▶ [INFORMATION SUPPLIED]:
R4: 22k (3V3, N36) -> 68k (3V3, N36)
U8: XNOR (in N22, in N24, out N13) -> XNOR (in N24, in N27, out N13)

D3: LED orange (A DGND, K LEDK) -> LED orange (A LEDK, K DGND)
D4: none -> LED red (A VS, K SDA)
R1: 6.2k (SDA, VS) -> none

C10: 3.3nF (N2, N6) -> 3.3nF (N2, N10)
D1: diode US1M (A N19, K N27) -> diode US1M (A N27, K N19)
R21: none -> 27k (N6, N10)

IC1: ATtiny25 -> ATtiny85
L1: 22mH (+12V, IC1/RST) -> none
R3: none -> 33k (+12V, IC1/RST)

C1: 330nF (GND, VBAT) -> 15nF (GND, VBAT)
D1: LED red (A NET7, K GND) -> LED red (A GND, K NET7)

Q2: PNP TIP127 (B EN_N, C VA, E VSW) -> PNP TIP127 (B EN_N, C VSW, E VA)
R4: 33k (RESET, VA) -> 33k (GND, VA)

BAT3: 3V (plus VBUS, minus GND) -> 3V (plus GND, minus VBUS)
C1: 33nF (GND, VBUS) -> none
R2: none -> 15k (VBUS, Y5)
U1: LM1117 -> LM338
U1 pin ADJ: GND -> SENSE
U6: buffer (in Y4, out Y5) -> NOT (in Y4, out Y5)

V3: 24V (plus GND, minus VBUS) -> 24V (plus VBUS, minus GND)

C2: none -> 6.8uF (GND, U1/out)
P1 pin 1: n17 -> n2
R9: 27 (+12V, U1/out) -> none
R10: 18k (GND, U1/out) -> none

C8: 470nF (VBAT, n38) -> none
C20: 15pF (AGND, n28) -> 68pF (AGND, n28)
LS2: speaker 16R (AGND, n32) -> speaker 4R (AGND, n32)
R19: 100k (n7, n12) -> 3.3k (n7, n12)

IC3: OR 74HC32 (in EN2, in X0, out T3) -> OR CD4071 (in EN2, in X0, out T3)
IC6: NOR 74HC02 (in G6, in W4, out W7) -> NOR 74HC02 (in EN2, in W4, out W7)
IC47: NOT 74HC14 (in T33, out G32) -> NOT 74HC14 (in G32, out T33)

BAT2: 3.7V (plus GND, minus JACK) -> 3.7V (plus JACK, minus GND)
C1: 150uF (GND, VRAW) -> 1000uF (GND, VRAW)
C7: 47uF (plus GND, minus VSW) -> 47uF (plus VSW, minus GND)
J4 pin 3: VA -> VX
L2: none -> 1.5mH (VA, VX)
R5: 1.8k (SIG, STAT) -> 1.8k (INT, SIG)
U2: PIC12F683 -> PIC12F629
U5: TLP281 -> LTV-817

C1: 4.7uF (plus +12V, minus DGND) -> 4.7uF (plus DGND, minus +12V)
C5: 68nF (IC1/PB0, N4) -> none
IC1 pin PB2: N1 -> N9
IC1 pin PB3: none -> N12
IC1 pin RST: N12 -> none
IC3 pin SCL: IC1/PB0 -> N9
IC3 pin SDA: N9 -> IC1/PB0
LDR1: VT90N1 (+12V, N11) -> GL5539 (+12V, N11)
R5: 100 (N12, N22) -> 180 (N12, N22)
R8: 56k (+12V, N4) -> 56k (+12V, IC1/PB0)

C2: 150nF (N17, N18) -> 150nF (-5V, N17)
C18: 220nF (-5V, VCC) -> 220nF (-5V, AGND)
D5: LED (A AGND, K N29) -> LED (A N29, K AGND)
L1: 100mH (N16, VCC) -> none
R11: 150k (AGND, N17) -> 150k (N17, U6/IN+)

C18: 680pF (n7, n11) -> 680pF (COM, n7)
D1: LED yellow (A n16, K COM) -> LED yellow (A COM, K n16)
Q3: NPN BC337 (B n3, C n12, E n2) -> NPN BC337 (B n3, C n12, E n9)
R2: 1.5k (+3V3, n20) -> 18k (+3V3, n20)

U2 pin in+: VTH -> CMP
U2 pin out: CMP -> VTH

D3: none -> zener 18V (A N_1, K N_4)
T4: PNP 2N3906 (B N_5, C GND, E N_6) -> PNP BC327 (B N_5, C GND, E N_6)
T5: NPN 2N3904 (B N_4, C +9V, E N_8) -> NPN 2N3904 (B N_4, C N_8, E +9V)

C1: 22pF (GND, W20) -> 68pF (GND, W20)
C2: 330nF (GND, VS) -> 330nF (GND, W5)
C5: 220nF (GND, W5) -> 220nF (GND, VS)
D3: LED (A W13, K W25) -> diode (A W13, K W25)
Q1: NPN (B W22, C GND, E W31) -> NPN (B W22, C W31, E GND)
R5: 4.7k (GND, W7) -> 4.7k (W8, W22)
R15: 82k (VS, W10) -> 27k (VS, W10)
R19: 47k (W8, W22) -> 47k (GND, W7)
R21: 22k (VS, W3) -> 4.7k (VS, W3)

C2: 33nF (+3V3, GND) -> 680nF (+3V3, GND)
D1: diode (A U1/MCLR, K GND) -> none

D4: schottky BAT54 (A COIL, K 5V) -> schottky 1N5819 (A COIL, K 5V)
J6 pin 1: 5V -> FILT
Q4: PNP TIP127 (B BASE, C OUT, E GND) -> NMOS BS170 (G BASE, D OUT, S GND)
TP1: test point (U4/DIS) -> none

▶ [YOUR INSTRUCTIONS]:
Go through the material and write each line out again exactly.

▶ [YOUR RESPONSE]:
R4: 22k (3V3, N36) -> 68k (3V3, N36)
U8: XNOR (in N22, in N24, out N13) -> XNOR (in N24, in N27, out N13)

D3: LED orange (A DGND, K LEDK) -> LED orange (A LEDK, K DGND)
D4: none -> LED red (A VS, K SDA)
R1: 6.2k (SDA, VS) -> none

C10: 3.3nF (N2, N6) -> 3.3nF (N2, N10)
D1: diode US1M (A N19, K N27) -> diode US1M (A N27, K N19)
R21: none -> 27k (N6, N10)

IC1: ATtiny25 -> ATtiny85
L1: 22mH (+12V, IC1/RST) -> none
R3: none -> 33k (+12V, IC1/RST)

C1: 330nF (GND, VBAT) -> 15nF (GND, VBAT)
D1: LED red (A NET7, K GND) -> LED red (A GND, K NET7)

Q2: PNP TIP127 (B EN_N, C VA, E VSW) -> PNP TIP127 (B EN_N, C VSW, E VA)
R4: 33k (RESET, VA) -> 33k (GND, VA)

BAT3: 3V (plus VBUS, minus GND) -> 3V (plus GND, minus VBUS)
C1: 33nF (GND, VBUS) -> none
R2: none -> 15k (VBUS, Y5)
U1: LM1117 -> LM338
U1 pin ADJ: GND -> SENSE
U6: buffer (in Y4, out Y5) -> NOT (in Y4, out Y5)

V3: 24V (plus GND, minus VBUS) -> 24V (plus VBUS, minus GND)

C2: none -> 6.8uF (GND, U1/out)
P1 pin 1: n17 -> n2
R9: 27 (+12V, U1/out) -> none
R10: 18k (GND, U1/out) -> none

C8: 470nF (VBAT, n38) -> none
C20: 15pF (AGND, n28) -> 68pF (AGND, n28)
LS2: speaker 16R (AGND, n32) -> speaker 4R (AGND, n32)
R19: 100k (n7, n12) -> 3.3k (n7, n12)

IC3: OR 74HC32 (in EN2, in X0, out T3) -> OR CD4071 (in EN2, in X0, out T3)
IC6: NOR 74HC02 (in G6, in W4, out W7) -> NOR 74HC02 (in EN2, in W4, out W7)
IC47: NOT 74HC14 (in T33, out G32) -> NOT 74HC14 (in G32, out T33)

BAT2: 3.7V (plus GND, minus JACK) -> 3.7V (plus JACK, minus GND)
C1: 150uF (GND, VRAW) -> 1000uF (GND, VRAW)
C7: 47uF (plus GND, minus VSW) -> 47uF (plus VSW, minus GND)
J4 pin 3: VA -> VX
L2: none -> 1.5mH (VA, VX)
R5: 1.8k (SIG, STAT) -> 1.8k (INT, SIG)
U2: PIC12F683 -> PIC12F629
U5: TLP281 -> LTV-817

C1: 4.7uF (plus +12V, minus DGND) -> 4.7uF (plus DGND, minus +12V)
C5: 68nF (IC1/PB0, N4) -> none
IC1 pin PB2: N1 -> N9
IC1 pin PB3: none -> N12
IC1 pin RST: N12 -> none
IC3 pin SCL: IC1/PB0 -> N9
IC3 pin SDA: N9 -> IC1/PB0
LDR1: VT90N1 (+12V, N11) -> GL5539 (+12V, N11)
R5: 100 (N12, N22) -> 180 (N12, N22)
R8: 56k (+12V, N4) -> 56k (+12V, IC1/PB0)

C2: 150nF (N17, N18) -> 150nF (-5V, N17)
C18: 220nF (-5V, VCC) -> 220nF (-5V, AGND)
D5: LED (A AGND, K N29) -> LED (A N29, K AGND)
L1: 100mH (N16, VCC) -> none
R11: 150k (AGND, N17) -> 150k (N17, U6/IN+)

C18: 680pF (n7, n11) -> 680pF (COM, n7)
D1: LED yellow (A n16, K COM) -> LED yellow (A COM, K n16)
Q3: NPN BC337 (B n3, C n12, E n2) -> NPN BC337 (B n3, C n12, E n9)
R2: 1.5k (+3V3, n20) -> 18k (+3V3, n20)

U2 pin in+: VTH -> CMP
U2 pin out: CMP -> VTH

D3: none -> zener 18V (A N_1, K N_4)
T4: PNP 2N3906 (B N_5, C GND, E N_6) -> PNP BC327 (B N_5, C GND, E N_6)
T5: NPN 2N3904 (B N_4, C +9V, E N_8) -> NPN 2N3904 (B N_4, C N_8, E +9V)

C1: 22pF (GND, W20) -> 68pF (GND, W20)
C2: 330nF (GND, VS) -> 330nF (GND, W5)
C5: 220nF (GND, W5) -> 220nF (GND, VS)
D3: LED (A W13, K W25) -> diode (A W13, K W25)
Q1: NPN (B W22, C GND, E W31) -> NPN (B W22, C W31, E GND)
R5: 4.7k (GND, W7) -> 4.7k (W8, W22)
R15: 82k (VS, W10) -> 27k (VS, W10)
R19: 47k (W8, W22) -> 47k (GND, W7)
R21: 22k (VS, W3) -> 4.7k (VS, W3)

C2: 33nF (+3V3, GND) -> 680nF (+3V3, GND)
D1: diode (A U1/MCLR, K GND) -> none

D4: schottky BAT54 (A COIL, K 5V) -> schottky 1N5819 (A COIL, K 5V)
J6 pin 1: 5V -> FILT
Q4: PNP TIP127 (B BASE, C OUT, E GND) -> NMOS BS170 (G BASE, D OUT, S GND)
TP1: test point (U4/DIS) -> none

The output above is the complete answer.